Activity. Here are some records; copy every line that holds the word "orange".

(Edit difference data)
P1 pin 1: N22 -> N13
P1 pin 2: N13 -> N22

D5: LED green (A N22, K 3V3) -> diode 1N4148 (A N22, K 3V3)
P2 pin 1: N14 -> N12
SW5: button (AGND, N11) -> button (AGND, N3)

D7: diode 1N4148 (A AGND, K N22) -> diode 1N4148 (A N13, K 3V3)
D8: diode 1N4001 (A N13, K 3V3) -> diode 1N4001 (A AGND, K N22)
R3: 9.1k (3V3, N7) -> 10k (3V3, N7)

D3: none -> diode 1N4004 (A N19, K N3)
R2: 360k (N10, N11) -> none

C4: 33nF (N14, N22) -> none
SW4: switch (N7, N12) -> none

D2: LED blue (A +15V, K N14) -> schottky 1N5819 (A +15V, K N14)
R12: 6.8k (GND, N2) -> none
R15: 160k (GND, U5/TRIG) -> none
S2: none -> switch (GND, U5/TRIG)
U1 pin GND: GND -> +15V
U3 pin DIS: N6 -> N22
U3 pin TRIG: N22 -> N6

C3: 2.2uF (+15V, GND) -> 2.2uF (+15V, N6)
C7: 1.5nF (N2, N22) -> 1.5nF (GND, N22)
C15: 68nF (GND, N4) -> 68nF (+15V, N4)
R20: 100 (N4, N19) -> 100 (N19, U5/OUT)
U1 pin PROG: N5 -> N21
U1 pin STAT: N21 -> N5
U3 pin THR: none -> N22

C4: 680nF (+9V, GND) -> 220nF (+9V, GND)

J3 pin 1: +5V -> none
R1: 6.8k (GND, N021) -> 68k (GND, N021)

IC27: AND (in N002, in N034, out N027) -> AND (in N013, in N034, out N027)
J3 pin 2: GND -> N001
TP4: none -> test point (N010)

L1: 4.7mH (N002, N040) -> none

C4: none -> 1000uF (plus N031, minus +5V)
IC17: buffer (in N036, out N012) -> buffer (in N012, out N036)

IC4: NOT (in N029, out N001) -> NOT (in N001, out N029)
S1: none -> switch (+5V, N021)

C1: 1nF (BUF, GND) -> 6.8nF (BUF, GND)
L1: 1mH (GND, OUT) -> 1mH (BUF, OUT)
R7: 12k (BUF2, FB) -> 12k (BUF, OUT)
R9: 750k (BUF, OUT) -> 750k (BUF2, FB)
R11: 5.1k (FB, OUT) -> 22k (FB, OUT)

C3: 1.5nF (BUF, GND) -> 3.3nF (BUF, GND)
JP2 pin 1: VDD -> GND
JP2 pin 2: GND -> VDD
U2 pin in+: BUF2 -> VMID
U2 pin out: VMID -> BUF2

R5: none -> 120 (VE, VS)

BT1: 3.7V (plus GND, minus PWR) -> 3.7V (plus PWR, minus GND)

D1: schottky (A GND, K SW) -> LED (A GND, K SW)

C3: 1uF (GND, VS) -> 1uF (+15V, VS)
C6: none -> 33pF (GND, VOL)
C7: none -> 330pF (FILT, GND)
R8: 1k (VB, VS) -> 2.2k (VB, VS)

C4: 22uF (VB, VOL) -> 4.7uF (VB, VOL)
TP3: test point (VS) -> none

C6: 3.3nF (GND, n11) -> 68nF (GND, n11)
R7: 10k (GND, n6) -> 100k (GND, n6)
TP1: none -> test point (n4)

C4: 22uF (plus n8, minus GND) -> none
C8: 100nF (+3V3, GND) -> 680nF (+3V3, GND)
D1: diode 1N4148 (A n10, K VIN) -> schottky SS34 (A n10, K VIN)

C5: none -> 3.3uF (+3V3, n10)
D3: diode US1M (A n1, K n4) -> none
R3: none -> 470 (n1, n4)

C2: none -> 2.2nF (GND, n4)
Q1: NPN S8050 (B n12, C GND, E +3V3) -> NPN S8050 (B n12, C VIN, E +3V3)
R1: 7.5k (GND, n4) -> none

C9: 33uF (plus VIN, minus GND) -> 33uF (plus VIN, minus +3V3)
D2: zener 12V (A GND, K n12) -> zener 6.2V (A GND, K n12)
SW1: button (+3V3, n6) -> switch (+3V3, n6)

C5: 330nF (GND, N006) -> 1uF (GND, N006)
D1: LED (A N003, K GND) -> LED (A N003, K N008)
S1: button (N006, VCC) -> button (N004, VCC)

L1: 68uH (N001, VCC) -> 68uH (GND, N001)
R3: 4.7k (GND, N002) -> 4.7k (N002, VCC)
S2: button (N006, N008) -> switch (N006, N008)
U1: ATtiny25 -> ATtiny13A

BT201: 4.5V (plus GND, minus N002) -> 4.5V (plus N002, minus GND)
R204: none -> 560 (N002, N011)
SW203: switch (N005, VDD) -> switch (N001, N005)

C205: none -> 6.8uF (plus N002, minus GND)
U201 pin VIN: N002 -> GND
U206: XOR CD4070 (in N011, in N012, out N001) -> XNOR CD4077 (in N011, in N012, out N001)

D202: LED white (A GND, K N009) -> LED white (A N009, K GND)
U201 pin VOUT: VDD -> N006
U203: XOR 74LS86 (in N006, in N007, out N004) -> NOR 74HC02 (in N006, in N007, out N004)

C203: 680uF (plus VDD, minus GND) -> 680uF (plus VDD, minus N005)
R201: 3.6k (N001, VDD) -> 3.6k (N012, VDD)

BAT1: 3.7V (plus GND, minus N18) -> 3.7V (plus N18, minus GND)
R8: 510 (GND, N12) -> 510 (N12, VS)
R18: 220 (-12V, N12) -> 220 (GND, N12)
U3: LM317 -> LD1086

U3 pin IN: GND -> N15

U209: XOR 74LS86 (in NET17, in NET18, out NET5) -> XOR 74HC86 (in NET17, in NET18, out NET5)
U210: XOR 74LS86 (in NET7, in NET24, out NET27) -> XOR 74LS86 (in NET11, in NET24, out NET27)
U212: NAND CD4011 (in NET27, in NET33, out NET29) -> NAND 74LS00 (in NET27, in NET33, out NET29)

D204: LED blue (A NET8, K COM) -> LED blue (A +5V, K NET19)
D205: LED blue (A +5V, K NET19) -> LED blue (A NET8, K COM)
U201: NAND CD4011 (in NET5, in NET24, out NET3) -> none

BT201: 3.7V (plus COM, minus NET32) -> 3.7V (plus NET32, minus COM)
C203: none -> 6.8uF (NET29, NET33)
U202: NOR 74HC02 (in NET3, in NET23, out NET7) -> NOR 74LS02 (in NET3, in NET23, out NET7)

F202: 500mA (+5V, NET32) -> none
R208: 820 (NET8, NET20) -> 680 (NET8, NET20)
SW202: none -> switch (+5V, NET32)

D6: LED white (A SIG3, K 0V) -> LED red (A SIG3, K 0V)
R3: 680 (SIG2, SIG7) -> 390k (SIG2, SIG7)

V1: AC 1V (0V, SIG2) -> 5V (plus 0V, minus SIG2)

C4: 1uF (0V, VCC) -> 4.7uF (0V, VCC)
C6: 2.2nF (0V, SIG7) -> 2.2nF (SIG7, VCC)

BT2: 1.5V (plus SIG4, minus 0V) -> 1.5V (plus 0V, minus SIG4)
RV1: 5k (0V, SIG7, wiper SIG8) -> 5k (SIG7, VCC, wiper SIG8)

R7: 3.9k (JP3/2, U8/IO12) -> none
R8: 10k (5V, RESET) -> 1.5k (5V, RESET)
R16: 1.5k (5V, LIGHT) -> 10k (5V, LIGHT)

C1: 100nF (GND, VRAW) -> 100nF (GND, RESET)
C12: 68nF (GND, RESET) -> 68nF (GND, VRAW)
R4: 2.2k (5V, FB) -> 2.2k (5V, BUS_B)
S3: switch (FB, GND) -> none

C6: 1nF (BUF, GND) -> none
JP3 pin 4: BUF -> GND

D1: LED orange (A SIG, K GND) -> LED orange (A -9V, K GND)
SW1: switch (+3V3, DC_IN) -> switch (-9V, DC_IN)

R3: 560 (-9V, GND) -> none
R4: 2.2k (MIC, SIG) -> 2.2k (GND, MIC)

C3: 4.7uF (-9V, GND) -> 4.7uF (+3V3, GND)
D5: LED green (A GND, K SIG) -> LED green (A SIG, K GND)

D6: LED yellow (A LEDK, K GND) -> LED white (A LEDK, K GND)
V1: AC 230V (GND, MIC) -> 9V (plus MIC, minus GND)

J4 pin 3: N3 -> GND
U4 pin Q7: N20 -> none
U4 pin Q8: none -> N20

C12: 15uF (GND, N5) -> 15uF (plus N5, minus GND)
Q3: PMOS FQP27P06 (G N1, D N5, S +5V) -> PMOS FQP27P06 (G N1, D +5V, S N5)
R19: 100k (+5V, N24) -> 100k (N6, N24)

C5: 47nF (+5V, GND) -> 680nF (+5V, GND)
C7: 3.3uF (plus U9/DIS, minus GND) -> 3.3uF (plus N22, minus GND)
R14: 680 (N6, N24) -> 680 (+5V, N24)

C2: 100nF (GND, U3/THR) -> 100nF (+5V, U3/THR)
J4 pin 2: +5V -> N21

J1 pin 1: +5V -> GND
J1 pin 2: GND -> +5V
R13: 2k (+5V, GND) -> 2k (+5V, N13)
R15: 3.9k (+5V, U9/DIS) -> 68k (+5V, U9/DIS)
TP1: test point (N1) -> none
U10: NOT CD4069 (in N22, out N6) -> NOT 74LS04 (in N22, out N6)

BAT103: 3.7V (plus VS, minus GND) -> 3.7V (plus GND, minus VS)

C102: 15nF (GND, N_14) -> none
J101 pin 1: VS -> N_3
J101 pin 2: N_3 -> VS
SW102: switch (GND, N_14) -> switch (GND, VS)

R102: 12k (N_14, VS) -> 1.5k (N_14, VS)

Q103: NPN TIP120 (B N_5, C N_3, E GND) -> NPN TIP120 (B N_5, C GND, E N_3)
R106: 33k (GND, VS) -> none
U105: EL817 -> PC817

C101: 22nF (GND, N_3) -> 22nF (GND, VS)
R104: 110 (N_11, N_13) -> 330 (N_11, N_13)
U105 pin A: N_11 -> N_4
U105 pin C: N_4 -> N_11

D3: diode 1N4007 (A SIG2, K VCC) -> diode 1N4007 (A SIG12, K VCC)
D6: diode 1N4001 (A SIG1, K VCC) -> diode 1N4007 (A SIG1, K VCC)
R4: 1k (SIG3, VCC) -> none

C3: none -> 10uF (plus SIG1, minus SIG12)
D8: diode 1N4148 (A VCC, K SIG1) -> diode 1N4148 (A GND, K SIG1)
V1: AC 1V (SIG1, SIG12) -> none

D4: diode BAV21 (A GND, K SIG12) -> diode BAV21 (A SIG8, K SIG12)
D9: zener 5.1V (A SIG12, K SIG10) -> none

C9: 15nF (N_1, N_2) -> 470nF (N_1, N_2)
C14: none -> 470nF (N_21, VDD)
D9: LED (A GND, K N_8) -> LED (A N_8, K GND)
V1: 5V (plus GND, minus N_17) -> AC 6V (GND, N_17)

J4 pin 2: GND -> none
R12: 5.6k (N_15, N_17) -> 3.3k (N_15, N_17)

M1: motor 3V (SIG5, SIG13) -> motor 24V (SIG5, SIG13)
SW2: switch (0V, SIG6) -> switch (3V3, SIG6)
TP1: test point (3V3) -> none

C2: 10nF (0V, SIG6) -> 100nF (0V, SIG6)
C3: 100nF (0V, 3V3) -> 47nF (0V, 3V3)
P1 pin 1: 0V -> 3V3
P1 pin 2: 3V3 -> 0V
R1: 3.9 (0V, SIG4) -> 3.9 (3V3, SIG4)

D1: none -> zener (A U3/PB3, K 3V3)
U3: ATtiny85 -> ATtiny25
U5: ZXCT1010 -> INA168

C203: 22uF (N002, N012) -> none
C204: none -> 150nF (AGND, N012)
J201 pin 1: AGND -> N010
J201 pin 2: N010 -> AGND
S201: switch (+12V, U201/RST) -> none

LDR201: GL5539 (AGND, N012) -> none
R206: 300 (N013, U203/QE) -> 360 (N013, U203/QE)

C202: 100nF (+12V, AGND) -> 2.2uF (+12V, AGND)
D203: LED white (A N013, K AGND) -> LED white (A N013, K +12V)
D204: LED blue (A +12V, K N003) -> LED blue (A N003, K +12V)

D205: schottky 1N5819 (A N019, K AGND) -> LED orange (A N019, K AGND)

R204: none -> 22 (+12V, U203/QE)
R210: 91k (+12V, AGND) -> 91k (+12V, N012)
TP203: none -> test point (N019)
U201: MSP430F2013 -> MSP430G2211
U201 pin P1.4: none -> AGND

Your response.
D1: LED orange (A SIG, K GND) -> LED orange (A -9V, K GND)
D205: schottky 1N5819 (A N019, K AGND) -> LED orange (A N019, K AGND)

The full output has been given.